* **Required action**
Copy out all the lines in the records that include the word "VRAW".

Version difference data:
=== Section Start ===
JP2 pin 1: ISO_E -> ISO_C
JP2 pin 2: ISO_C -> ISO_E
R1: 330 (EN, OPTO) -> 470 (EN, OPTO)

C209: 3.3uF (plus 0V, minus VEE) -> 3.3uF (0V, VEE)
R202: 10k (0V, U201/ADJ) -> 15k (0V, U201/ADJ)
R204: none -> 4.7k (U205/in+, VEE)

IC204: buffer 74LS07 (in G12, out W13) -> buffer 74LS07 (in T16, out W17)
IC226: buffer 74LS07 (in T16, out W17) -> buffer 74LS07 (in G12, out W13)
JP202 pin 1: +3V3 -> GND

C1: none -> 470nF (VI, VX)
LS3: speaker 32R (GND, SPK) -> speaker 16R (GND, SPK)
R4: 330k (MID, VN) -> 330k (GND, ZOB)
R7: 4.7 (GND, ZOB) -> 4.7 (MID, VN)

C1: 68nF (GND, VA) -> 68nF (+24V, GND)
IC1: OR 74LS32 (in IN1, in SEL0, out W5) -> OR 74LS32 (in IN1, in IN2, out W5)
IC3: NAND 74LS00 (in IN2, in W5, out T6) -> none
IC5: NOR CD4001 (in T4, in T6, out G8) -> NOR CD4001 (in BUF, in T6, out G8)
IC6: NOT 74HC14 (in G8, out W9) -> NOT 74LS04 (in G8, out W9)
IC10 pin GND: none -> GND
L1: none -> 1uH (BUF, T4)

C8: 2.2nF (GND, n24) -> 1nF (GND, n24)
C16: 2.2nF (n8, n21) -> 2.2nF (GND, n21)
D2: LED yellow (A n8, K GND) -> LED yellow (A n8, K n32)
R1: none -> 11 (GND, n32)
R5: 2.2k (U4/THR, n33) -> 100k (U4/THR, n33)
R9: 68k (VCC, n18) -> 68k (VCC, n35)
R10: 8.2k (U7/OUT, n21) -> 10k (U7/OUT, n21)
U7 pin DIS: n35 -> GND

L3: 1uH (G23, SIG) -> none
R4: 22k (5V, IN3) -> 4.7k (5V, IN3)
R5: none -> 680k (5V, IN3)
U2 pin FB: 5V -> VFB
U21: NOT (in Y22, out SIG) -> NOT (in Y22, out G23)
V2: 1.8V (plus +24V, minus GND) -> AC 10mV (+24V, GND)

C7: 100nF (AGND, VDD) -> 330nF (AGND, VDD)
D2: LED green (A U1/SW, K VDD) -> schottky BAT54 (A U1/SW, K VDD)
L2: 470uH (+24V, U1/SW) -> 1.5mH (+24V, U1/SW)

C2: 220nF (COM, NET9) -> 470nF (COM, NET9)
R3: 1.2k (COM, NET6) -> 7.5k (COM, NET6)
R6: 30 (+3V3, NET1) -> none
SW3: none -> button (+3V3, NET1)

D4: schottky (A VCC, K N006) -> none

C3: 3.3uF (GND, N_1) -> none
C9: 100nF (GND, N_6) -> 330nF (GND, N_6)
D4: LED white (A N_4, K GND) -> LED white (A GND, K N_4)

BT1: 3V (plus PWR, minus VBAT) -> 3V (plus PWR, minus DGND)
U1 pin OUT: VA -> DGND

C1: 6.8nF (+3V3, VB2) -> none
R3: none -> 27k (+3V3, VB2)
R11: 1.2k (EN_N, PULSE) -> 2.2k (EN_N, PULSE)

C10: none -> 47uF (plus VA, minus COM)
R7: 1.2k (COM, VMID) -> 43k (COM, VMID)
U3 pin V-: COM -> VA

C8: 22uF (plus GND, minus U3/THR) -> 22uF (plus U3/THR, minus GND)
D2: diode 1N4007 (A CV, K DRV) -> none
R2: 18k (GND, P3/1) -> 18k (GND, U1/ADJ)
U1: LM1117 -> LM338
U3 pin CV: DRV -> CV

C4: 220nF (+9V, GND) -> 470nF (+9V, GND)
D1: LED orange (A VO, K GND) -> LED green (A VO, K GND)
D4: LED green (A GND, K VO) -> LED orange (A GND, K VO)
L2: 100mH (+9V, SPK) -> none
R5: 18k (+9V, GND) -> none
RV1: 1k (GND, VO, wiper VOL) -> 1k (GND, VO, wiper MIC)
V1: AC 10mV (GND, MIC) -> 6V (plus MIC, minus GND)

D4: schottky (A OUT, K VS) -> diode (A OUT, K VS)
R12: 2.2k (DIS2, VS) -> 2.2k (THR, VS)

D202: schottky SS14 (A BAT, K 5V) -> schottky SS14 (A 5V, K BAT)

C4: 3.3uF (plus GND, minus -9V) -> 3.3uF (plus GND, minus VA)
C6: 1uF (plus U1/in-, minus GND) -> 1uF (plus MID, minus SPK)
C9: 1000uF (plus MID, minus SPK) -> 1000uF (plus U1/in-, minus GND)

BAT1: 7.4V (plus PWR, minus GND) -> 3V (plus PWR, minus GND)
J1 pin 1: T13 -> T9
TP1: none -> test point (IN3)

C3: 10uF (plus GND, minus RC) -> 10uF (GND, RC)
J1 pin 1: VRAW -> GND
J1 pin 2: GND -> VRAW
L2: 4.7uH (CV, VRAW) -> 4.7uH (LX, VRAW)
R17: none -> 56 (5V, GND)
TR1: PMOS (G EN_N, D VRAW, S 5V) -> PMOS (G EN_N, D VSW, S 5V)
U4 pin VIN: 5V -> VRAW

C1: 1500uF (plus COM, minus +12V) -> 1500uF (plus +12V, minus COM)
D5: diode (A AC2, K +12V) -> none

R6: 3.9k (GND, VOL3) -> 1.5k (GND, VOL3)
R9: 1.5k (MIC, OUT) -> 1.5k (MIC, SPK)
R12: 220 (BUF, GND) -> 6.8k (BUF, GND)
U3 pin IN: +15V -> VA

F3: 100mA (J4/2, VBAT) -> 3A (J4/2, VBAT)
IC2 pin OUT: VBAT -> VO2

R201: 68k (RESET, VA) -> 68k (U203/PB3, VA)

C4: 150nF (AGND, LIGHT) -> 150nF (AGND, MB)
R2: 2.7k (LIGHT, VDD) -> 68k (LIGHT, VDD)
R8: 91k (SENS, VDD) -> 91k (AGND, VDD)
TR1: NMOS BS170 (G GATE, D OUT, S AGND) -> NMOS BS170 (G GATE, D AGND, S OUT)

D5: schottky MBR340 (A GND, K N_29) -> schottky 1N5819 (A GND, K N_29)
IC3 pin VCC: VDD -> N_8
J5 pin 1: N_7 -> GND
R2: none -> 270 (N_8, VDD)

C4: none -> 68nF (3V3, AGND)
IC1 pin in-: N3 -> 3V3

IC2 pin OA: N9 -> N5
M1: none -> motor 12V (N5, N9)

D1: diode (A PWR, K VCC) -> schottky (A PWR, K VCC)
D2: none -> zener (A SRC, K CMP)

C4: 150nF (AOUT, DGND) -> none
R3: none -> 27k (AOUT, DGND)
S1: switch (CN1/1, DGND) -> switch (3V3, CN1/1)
=== Section End ===
* **Solved problem**
J1 pin 1: VRAW -> GND
J1 pin 2: GND -> VRAW
L2: 4.7uH (CV, VRAW) -> 4.7uH (LX, VRAW)
TR1: PMOS (G EN_N, D VRAW, S 5V) -> PMOS (G EN_N, D VSW, S 5V)
U4 pin VIN: 5V -> VRAW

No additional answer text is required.